● **TASK TO COMPLETE**
The lines below starting at the line containing "none -> cyan brick G7:G8 level 1" and ending at the line containing "none -> orange plate D2:F2 level 1" are to be repeated exactly, with both ends kept and nothing else added.

+ + + +

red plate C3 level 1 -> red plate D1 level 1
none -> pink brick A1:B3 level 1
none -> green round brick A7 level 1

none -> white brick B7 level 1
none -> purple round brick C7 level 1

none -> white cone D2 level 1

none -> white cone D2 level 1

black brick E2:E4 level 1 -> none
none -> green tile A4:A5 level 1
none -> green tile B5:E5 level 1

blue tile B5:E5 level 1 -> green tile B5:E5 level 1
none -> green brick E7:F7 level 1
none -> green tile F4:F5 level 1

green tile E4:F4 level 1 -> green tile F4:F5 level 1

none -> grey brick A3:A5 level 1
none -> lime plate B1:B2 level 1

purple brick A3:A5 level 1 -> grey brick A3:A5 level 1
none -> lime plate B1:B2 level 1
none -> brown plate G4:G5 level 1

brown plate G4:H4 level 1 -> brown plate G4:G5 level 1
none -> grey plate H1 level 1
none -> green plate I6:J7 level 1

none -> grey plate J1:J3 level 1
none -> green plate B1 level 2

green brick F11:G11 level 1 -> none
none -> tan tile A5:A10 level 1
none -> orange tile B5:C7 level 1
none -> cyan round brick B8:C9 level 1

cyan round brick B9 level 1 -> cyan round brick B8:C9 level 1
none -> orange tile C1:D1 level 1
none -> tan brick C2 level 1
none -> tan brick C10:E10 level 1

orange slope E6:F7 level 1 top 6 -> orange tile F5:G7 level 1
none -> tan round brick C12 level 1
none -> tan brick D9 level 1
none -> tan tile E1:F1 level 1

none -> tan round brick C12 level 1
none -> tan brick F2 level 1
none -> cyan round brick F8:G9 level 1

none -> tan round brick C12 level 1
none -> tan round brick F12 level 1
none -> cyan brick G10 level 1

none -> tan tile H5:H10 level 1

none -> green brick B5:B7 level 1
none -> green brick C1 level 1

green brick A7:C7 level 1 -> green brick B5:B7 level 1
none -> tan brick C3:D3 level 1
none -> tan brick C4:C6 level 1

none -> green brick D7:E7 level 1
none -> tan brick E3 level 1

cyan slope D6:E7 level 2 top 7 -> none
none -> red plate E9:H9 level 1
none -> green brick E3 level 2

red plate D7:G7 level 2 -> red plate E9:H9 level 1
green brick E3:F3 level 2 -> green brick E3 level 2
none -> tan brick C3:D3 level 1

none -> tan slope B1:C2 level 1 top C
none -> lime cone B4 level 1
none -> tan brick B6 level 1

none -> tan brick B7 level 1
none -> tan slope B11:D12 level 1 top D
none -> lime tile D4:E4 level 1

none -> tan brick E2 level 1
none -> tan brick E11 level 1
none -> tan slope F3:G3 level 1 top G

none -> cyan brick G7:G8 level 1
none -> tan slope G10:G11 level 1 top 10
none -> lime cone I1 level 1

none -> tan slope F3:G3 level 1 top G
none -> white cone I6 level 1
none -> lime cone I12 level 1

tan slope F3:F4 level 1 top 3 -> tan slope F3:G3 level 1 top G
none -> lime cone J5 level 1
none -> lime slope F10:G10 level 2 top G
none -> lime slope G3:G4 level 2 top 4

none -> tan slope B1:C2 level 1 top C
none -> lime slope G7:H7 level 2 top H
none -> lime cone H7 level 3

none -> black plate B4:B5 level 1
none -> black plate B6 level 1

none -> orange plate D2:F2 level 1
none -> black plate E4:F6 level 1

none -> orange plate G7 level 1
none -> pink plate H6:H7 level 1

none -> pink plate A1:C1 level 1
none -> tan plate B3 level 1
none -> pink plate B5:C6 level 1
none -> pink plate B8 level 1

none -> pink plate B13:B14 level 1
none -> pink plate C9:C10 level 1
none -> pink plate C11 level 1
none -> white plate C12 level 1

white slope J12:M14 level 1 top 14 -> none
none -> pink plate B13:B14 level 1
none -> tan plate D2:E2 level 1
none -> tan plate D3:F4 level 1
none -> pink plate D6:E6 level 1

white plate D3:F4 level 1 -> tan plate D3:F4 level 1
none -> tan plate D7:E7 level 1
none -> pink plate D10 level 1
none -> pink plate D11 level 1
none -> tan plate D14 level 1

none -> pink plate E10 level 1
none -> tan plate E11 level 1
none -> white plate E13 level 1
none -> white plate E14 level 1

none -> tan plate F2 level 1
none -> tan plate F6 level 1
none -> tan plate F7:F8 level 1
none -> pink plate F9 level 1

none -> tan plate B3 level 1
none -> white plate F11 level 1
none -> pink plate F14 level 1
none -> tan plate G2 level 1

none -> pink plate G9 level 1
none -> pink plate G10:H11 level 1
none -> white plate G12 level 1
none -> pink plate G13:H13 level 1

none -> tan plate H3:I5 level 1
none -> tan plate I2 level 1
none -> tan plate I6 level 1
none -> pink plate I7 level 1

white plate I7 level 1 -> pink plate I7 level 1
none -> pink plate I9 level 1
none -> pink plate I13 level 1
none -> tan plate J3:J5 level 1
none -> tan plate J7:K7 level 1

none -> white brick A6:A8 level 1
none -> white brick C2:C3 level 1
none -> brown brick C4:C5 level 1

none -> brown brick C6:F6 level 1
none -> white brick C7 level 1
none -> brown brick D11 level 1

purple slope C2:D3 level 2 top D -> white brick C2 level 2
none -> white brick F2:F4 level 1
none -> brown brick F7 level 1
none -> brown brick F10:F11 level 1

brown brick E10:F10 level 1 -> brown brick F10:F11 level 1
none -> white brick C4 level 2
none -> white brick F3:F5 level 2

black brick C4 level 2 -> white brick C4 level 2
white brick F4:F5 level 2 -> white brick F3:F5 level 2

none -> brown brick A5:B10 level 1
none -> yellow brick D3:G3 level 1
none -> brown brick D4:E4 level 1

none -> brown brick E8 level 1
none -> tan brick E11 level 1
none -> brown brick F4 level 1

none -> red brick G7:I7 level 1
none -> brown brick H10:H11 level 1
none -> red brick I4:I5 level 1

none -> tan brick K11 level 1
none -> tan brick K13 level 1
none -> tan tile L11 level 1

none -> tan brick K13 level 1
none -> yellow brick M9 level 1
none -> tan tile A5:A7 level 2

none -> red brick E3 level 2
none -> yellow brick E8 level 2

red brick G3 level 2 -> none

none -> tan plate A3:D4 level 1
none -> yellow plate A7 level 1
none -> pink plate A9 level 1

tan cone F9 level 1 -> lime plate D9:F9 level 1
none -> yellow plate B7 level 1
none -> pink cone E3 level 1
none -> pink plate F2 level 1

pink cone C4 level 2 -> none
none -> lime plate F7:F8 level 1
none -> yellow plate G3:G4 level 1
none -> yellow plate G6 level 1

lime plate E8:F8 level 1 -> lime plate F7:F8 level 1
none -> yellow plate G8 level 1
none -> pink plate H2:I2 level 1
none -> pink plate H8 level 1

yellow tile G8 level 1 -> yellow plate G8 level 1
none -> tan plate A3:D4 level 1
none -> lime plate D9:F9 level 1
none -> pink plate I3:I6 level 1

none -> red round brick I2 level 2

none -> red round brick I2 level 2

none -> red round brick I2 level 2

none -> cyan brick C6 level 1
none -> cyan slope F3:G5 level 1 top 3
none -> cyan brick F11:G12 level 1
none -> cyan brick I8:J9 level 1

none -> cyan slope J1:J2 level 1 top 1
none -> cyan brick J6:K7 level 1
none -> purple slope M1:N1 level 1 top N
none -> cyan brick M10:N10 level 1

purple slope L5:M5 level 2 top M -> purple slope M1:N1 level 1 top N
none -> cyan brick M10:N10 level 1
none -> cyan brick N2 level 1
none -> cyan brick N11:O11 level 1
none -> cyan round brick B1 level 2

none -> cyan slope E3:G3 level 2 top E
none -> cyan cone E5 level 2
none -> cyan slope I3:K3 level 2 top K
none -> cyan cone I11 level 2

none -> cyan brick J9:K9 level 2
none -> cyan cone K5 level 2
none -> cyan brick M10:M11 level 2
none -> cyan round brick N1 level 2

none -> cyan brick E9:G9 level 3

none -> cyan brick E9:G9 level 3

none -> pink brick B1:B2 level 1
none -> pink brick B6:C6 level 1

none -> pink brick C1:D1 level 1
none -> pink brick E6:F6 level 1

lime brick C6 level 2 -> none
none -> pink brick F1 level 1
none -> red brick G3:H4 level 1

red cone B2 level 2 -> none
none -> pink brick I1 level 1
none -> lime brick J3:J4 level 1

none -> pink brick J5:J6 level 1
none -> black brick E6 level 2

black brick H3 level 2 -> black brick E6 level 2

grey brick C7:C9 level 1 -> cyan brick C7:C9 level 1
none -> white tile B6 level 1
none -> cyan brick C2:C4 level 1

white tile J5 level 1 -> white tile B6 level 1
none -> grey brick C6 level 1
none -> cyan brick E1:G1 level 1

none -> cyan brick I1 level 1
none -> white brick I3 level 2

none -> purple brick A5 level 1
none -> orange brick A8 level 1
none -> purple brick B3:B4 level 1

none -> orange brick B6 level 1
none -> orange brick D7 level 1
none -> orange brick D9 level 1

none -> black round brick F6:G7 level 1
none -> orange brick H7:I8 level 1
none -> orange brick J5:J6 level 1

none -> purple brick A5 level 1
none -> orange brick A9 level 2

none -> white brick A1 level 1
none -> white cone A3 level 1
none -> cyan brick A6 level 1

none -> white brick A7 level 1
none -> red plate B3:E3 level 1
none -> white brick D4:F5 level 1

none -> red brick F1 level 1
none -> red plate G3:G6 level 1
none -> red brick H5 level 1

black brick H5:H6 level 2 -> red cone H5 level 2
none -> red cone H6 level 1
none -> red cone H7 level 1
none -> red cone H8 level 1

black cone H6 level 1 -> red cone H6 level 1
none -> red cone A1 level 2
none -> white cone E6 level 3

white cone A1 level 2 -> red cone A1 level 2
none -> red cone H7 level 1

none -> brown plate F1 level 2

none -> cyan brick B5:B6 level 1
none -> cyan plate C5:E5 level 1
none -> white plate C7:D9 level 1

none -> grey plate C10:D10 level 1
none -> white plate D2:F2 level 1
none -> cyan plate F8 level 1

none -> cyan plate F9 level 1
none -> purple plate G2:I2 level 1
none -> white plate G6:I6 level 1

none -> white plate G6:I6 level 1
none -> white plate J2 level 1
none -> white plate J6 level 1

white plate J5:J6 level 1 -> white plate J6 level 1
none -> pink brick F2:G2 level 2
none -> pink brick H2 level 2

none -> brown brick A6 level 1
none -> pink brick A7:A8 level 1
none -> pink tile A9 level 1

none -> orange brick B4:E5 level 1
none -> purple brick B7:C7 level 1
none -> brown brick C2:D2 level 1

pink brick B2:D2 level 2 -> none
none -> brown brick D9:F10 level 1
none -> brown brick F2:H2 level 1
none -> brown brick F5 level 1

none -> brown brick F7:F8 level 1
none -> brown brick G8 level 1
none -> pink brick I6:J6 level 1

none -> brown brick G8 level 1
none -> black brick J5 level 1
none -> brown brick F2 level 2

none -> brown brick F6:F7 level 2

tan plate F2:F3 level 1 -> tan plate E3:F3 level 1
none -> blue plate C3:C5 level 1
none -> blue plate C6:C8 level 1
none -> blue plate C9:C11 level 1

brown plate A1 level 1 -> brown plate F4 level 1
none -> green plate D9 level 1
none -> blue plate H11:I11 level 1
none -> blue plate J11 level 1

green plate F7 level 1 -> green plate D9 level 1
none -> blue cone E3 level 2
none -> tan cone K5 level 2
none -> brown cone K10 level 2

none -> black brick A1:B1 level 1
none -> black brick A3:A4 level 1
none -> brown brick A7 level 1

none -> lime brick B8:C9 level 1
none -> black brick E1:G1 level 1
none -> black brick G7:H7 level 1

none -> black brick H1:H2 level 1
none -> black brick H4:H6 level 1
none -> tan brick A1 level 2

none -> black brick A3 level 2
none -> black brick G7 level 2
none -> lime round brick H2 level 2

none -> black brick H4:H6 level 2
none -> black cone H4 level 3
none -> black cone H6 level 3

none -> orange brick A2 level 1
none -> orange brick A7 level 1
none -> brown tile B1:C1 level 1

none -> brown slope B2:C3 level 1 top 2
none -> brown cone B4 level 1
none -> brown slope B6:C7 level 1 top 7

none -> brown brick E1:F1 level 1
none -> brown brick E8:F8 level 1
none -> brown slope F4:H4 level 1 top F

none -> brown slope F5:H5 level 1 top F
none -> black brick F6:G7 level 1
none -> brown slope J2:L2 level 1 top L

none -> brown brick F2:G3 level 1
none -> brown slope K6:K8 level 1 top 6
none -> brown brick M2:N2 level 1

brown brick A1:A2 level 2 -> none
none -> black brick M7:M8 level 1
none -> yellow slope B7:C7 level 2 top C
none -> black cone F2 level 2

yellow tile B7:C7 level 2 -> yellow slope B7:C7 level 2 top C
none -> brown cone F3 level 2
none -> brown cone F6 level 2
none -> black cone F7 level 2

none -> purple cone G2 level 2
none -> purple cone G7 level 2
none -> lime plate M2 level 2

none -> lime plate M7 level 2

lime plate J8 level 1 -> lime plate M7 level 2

+ + + +

● **REPLY**
none -> cyan brick G7:G8 level 1
none -> tan slope G10:G11 level 1 top 10
none -> lime cone I1 level 1

none -> tan slope F3:G3 level 1 top G
none -> white cone I6 level 1
none -> lime cone I12 level 1

tan slope F3:F4 level 1 top 3 -> tan slope F3:G3 level 1 top G
none -> lime cone J5 level 1
none -> lime slope F10:G10 level 2 top G
none -> lime slope G3:G4 level 2 top 4

none -> tan slope B1:C2 level 1 top C
none -> lime slope G7:H7 level 2 top H
none -> lime cone H7 level 3

none -> black plate B4:B5 level 1
none -> black plate B6 level 1

none -> orange plate D2:F2 level 1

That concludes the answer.